**TASK DIRECTIONS**
How many lines of these entries include the string "none"? State the number alone.

Version difference data

════

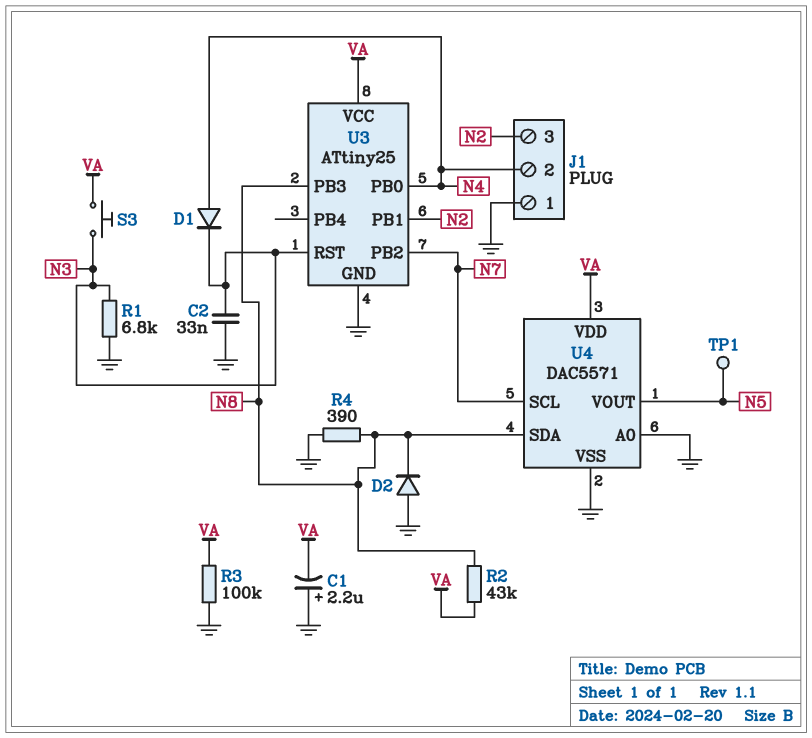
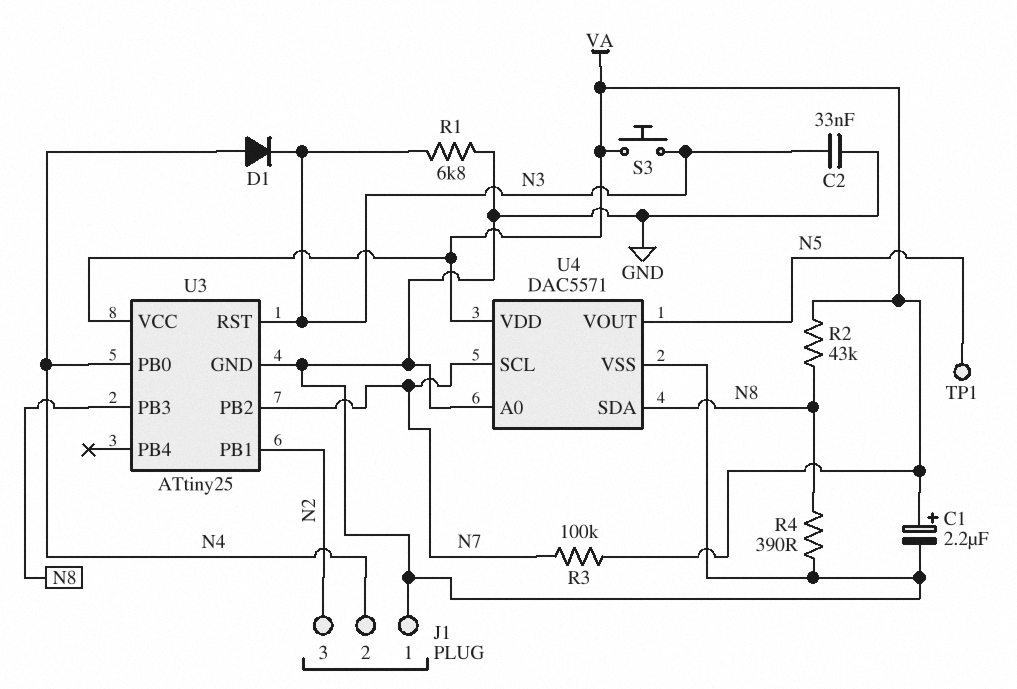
C1: 2.2uF (plus GND, minus VA) -> 2.2uF (plus VA, minus GND)
D2: diode (A GND, K N8) -> none
R3: 100k (GND, VA) -> 100k (N7, VA)

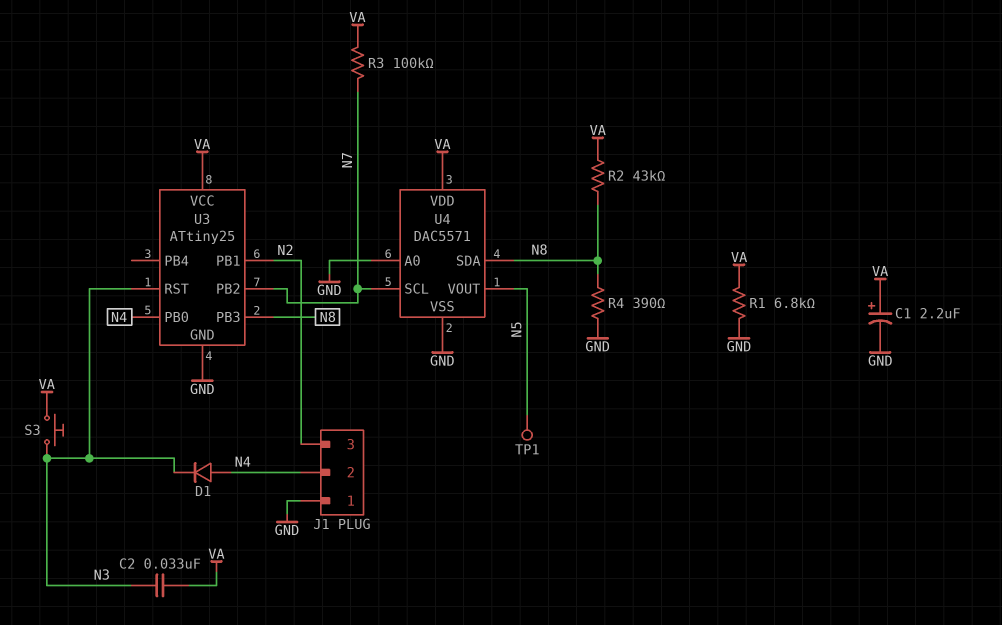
C2: 33nF (GND, N3) -> 33nF (N3, VA)
R1: 6.8k (GND, N3) -> 6.8k (GND, VA)

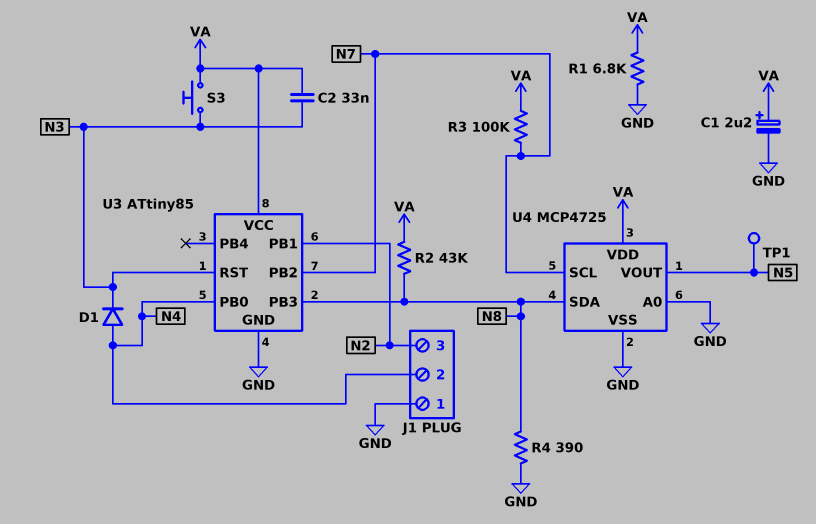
U3: ATtiny25 -> ATtiny85
U4: DAC5571 -> MCP4725

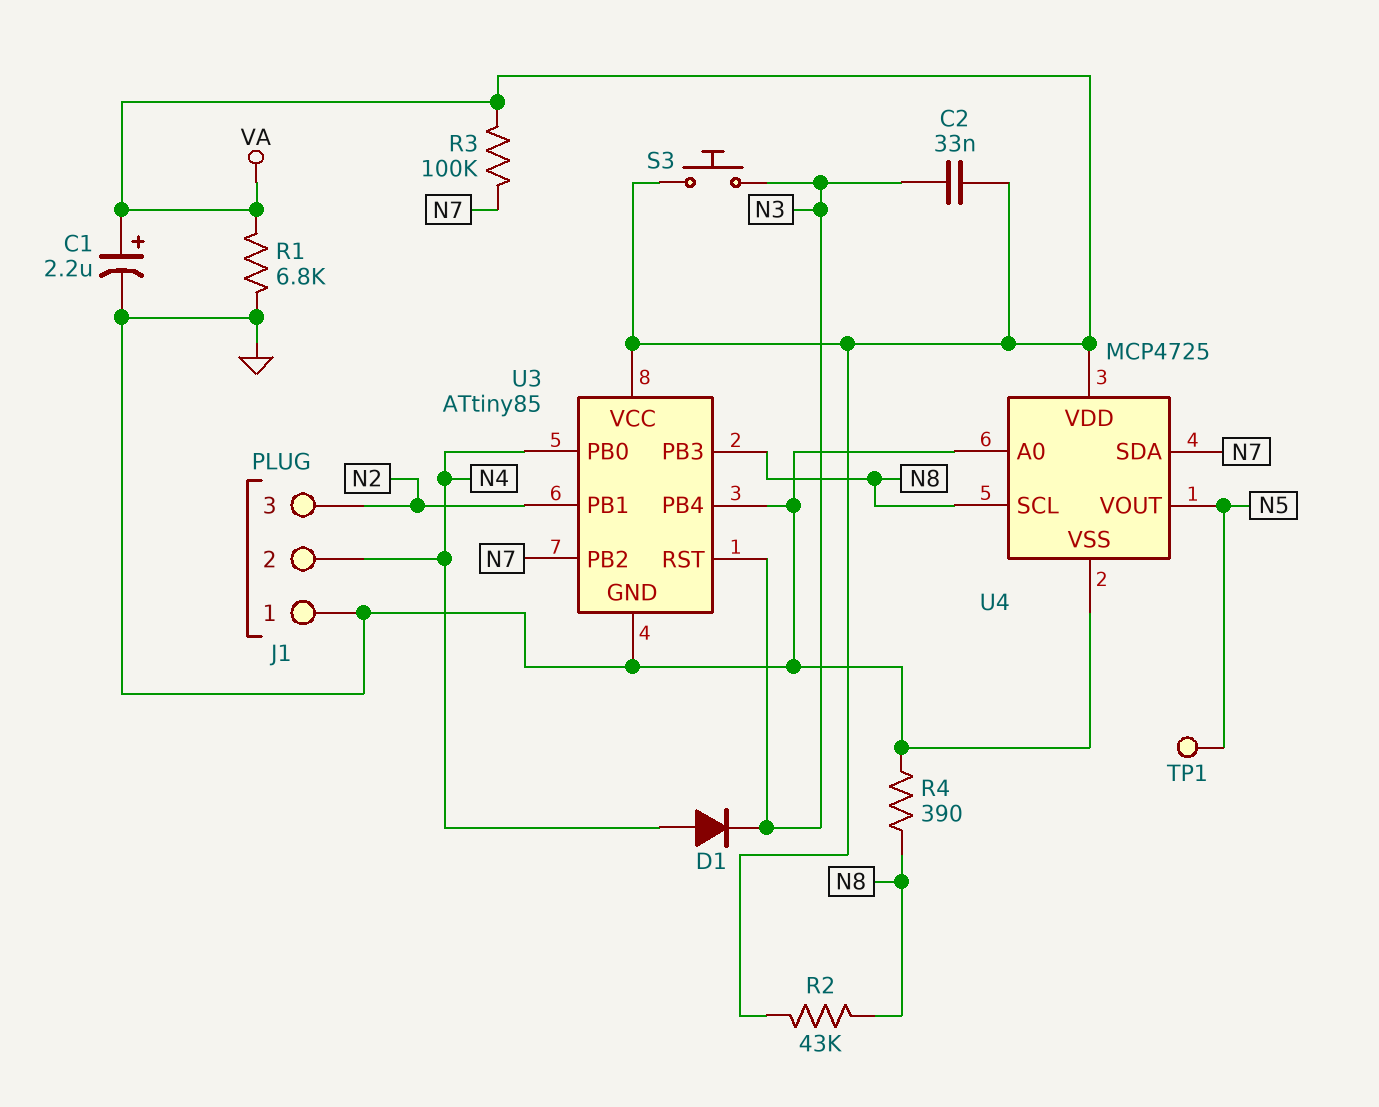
U3 pin PB4: none -> GND
U4 pin SCL: N7 -> N8
U4 pin SDA: N8 -> N7

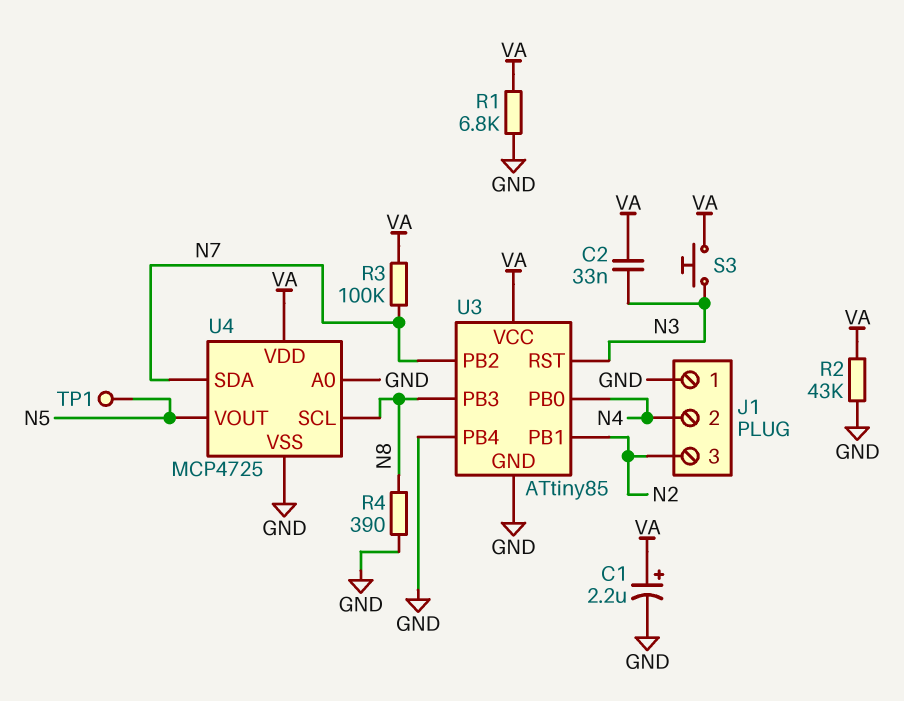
D1: diode (A N4, K N3) -> none
R2: 43k (N8, VA) -> 43k (GND, VA)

════

**WRITTEN SOLUTION**
3